**Exercise instructions:** Reproduce all of the data below without alteration; exclude every picture.

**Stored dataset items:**

▼

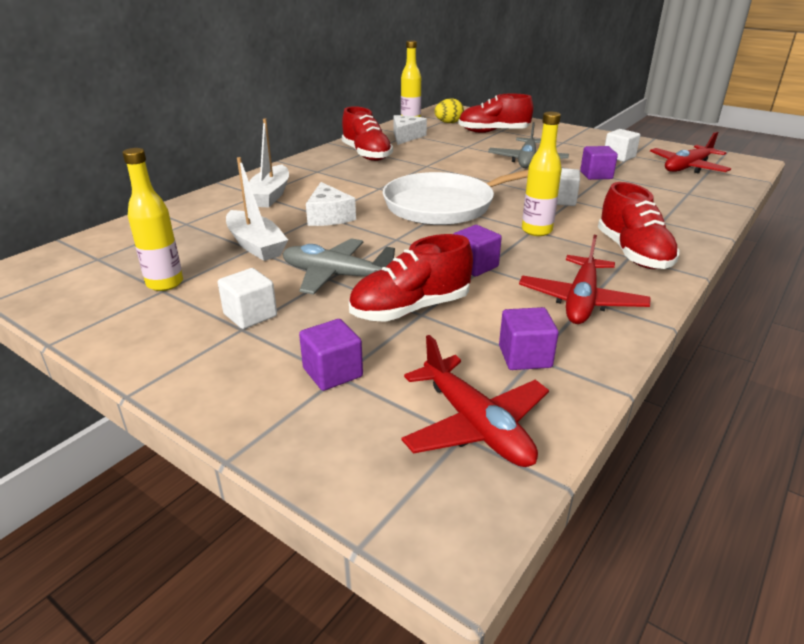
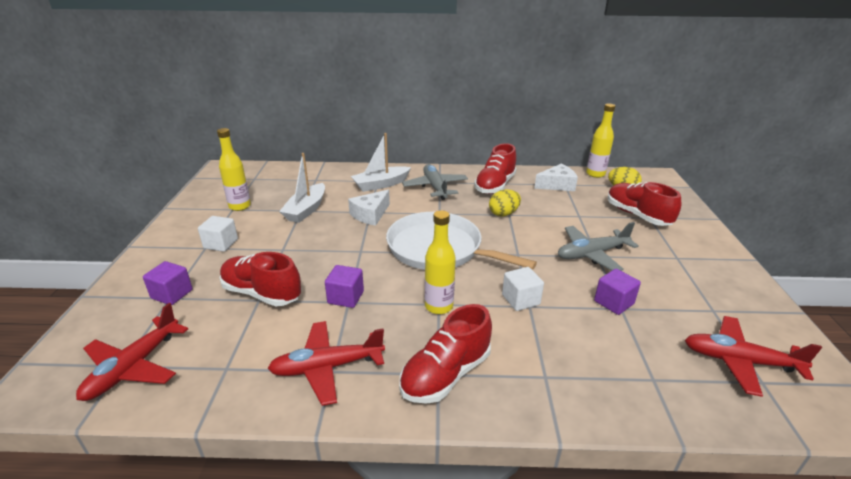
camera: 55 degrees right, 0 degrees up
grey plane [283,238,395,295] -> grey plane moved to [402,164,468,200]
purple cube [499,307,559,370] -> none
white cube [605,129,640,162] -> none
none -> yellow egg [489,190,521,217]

▲

**Written answer:**
camera: 55 degrees right, 0 degrees up
grey plane [283,238,395,295] -> grey plane moved to [402,164,468,200]
purple cube [499,307,559,370] -> none
white cube [605,129,640,162] -> none
none -> yellow egg [489,190,521,217]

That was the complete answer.